* _WORK TO COMPLETE_:
List each line in the entries below that contains the string "kern". Uppercase and lowercase letters must match.
* start INFORMATION PROVIDED *
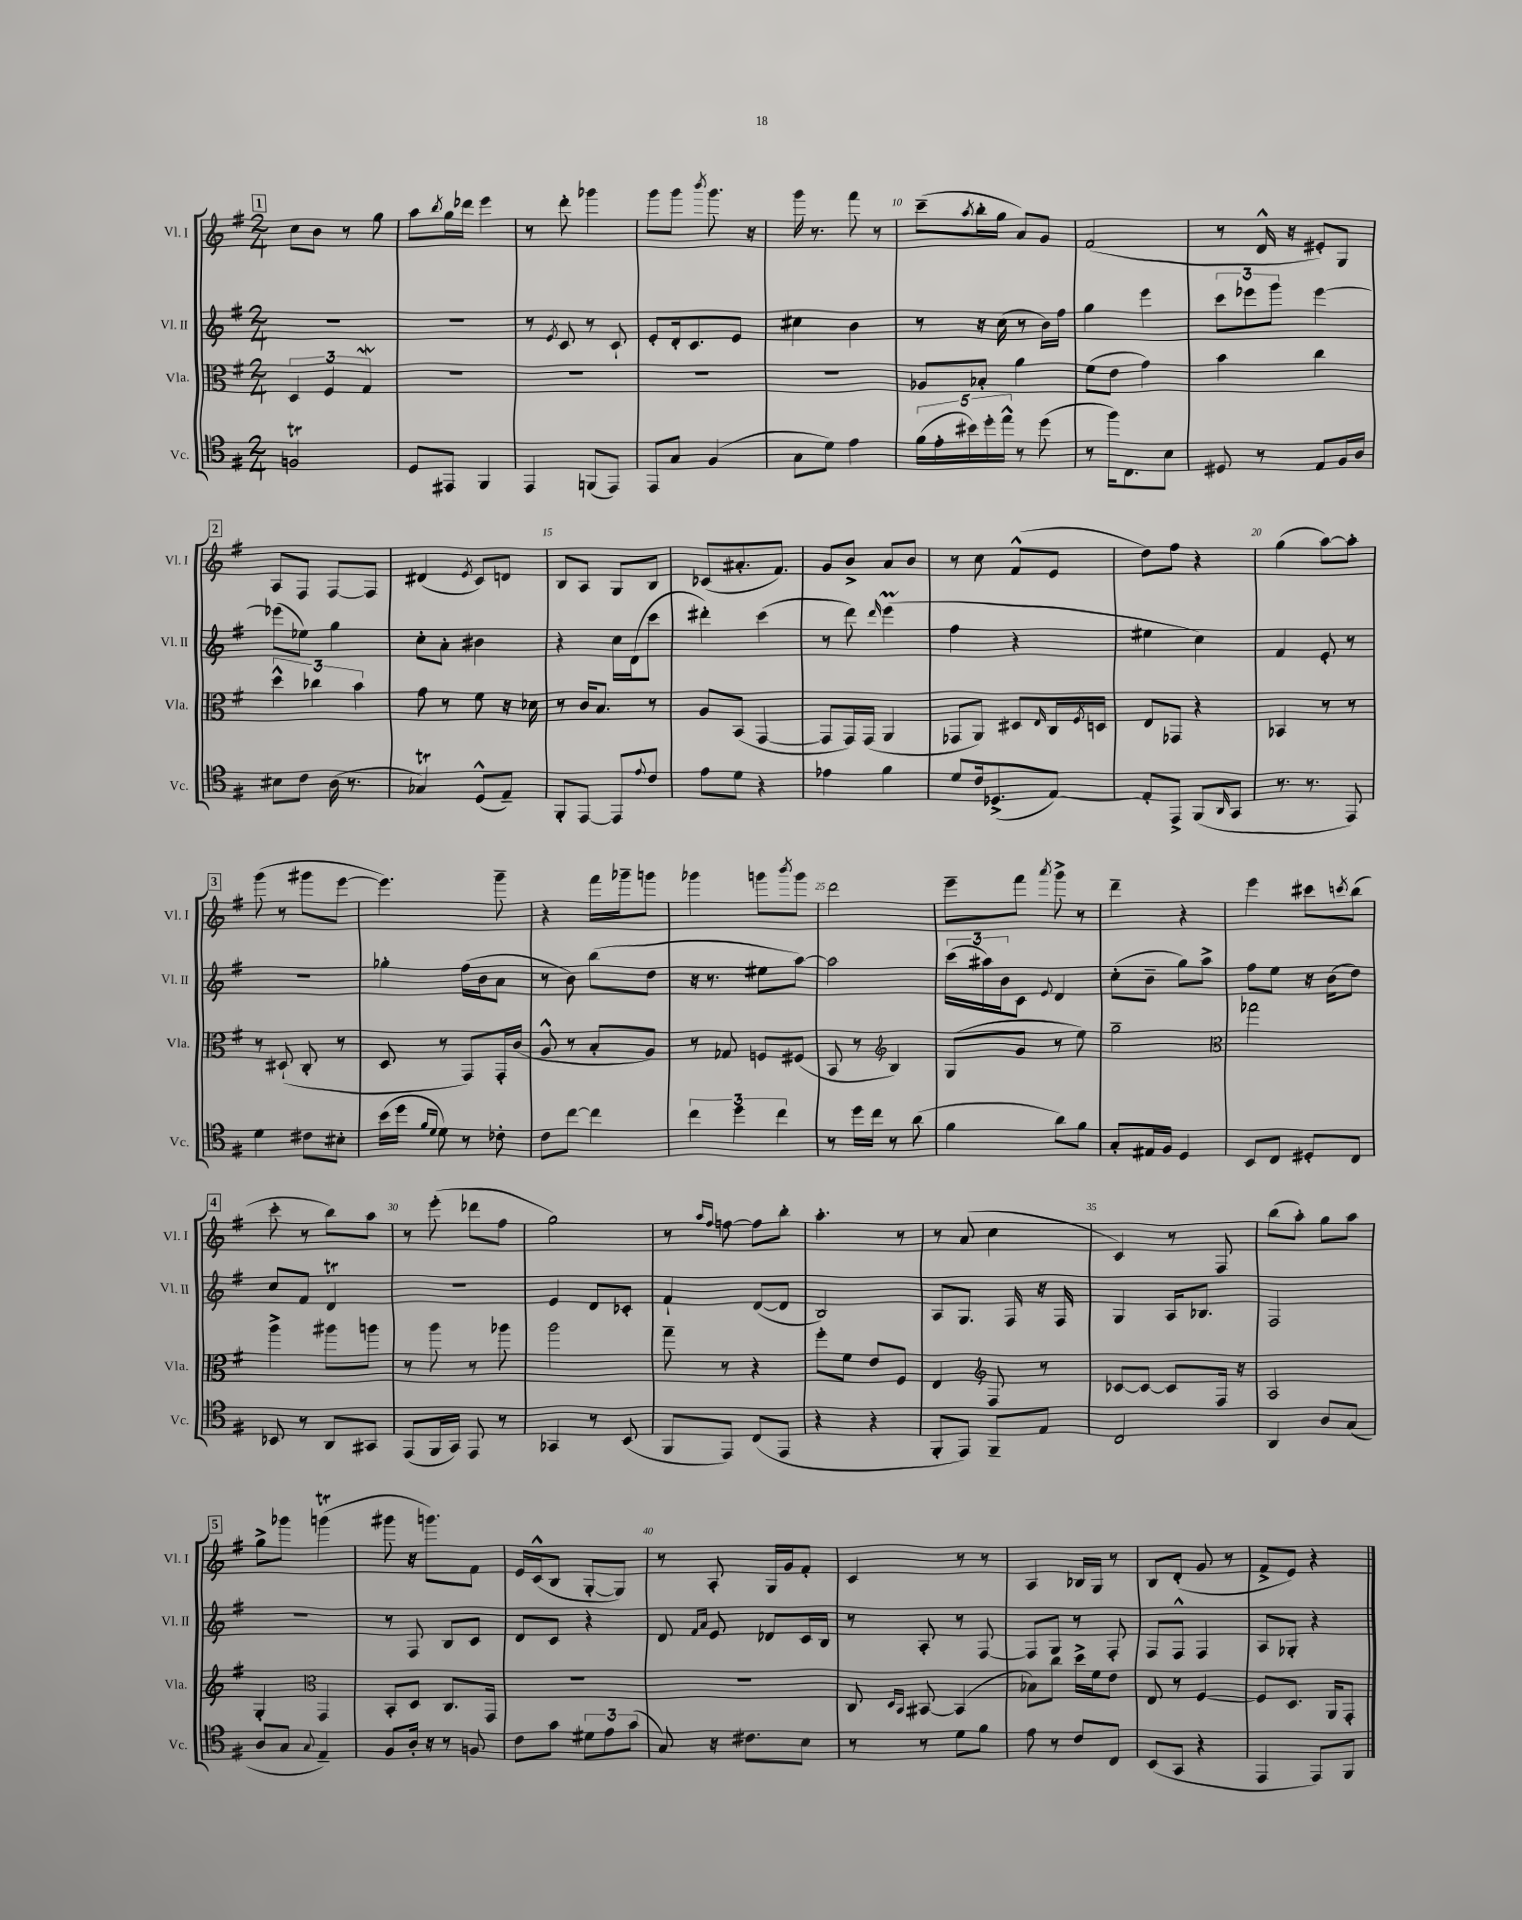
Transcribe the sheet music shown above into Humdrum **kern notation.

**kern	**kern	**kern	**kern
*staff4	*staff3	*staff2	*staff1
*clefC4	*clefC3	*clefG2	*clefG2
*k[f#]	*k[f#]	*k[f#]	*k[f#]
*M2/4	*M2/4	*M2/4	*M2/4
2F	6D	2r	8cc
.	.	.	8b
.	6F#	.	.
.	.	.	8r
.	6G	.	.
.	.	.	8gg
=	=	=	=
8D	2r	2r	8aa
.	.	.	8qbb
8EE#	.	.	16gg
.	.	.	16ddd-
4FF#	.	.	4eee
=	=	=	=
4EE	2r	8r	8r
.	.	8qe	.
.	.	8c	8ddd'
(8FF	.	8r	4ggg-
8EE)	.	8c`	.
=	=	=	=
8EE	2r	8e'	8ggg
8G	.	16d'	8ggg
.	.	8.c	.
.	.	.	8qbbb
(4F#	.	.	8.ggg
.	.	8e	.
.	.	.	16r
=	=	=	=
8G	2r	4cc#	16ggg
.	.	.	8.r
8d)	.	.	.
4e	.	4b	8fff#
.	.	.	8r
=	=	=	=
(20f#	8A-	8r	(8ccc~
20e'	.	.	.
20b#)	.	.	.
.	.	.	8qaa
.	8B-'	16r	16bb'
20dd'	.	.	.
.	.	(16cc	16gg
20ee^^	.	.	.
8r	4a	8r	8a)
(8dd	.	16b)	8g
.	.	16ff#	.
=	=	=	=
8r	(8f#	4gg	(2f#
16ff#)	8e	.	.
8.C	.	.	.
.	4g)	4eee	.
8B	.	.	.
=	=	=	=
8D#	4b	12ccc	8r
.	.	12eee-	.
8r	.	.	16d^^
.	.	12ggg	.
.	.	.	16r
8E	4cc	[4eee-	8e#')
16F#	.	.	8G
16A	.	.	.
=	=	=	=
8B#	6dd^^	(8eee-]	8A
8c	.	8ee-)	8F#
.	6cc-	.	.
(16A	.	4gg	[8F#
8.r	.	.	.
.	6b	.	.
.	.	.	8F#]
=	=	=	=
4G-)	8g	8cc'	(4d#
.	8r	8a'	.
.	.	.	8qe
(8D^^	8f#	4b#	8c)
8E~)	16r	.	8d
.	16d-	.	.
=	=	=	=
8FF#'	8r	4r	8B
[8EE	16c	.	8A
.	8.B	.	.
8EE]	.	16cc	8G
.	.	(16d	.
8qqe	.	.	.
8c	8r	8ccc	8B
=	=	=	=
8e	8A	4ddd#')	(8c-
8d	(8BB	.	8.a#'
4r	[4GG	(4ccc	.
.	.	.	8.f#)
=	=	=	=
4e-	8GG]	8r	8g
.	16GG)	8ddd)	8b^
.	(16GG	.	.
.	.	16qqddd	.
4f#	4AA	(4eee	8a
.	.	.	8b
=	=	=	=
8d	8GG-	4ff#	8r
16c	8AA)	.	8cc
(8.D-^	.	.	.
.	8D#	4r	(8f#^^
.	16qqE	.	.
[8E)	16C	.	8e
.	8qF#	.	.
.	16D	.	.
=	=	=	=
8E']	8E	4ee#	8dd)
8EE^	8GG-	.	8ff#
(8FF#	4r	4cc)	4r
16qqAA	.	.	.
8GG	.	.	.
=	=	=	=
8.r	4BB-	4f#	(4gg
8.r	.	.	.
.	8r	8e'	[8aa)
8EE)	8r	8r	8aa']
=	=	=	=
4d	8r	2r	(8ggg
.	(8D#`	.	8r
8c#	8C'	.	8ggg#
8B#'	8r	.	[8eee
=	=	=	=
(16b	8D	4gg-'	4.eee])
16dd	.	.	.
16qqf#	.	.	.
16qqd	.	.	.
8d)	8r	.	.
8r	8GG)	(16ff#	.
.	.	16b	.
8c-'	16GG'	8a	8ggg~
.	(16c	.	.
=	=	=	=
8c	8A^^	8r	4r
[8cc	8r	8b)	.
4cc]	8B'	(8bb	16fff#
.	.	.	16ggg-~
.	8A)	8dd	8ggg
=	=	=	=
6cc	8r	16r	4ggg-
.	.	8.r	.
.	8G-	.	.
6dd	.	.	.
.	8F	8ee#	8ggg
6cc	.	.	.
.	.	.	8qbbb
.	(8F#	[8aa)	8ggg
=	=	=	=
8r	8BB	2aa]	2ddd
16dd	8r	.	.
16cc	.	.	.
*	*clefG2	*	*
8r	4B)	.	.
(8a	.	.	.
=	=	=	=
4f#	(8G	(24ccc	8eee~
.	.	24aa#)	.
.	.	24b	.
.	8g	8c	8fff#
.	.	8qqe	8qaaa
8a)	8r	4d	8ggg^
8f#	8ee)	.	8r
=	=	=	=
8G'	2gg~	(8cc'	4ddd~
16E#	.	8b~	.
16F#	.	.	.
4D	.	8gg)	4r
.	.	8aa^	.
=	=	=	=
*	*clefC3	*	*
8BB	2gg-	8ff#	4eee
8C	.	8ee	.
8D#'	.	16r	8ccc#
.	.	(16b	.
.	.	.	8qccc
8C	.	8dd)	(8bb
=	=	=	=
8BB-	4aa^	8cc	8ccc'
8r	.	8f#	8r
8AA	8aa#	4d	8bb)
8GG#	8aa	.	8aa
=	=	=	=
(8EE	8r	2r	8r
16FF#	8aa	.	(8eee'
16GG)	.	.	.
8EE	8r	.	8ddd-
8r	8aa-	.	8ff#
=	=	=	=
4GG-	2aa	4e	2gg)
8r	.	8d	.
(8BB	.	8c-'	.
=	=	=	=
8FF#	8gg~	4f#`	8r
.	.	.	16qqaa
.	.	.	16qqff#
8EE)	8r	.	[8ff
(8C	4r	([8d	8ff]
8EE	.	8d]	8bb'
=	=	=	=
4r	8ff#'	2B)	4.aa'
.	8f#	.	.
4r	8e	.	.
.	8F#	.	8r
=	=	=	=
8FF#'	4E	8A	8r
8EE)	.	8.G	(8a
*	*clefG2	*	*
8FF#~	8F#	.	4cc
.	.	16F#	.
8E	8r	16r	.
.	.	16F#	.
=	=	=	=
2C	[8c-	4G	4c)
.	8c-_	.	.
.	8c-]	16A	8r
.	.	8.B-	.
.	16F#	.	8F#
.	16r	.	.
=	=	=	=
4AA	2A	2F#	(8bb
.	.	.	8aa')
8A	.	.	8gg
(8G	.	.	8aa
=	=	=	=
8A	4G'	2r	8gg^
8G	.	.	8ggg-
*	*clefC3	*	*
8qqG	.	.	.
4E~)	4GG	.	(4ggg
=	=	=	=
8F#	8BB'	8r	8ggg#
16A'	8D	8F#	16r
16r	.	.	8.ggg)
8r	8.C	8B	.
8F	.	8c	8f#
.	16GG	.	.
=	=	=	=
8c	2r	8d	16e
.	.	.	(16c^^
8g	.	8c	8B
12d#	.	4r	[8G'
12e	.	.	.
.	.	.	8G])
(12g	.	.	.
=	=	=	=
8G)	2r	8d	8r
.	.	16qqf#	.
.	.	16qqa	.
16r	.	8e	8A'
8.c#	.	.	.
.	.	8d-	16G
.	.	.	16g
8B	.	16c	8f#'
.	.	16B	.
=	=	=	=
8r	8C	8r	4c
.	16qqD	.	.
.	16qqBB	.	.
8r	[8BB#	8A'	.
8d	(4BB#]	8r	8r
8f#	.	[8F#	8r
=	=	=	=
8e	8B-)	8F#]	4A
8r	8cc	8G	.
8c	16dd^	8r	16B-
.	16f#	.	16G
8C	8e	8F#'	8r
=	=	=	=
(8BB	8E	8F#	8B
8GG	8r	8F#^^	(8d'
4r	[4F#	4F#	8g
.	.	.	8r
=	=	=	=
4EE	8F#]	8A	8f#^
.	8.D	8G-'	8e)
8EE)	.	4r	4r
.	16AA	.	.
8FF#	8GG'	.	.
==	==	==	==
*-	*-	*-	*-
* end INFORMATION PROVIDED *
* _ANSWER TO THE TASK_:
Transcribe the sheet music shown above into Humdrum **kern notation.
**kern	**kern	**kern	**kern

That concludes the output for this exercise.